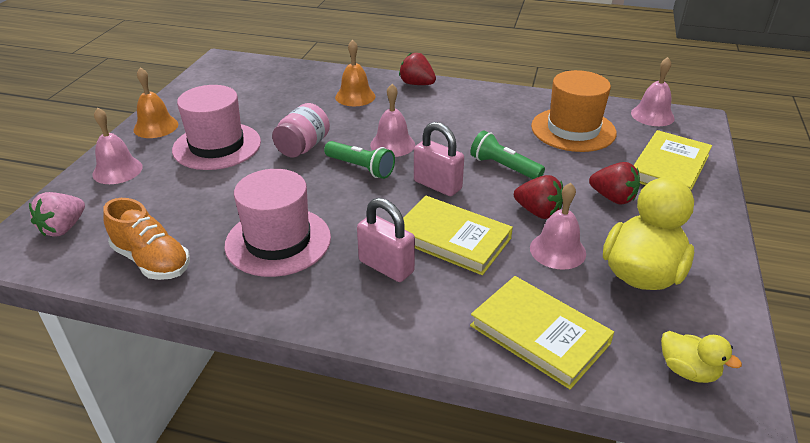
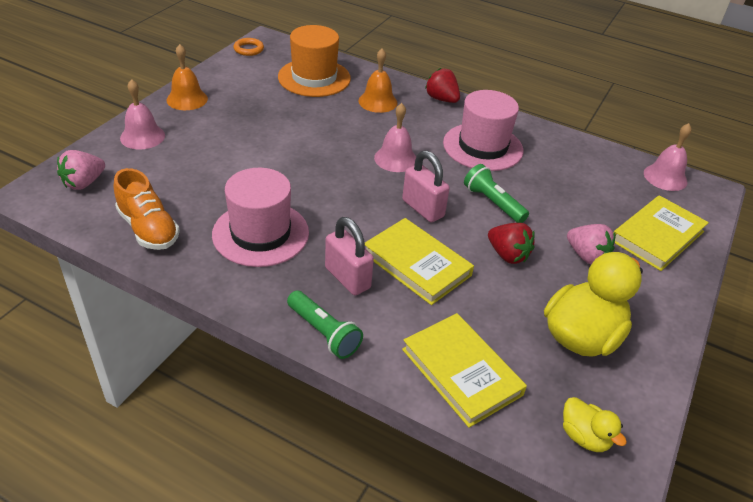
camera: 10 degrees right, 5 degrees up
pink hat [172,85,261,170] -> pink hat moved to [443,90,523,171]
pink jar [272,103,330,158] -> none
green flashlight [324,141,395,179] -> green flashlight moved to [287,291,363,359]
pink bell [530,183,586,270] -> none
orange hat [531,70,617,152] -> orange hat moved to [278,25,351,97]
red strawberry [589,162,640,205] -> pink strawberry [567,224,615,265]
none -> orange ring [233,38,264,56]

[YOUR OBJECTIVE]:
Go through the entries and copy each line holding the string "none".

[RESULT]:
pink jar [272,103,330,158] -> none
pink bell [530,183,586,270] -> none
none -> orange ring [233,38,264,56]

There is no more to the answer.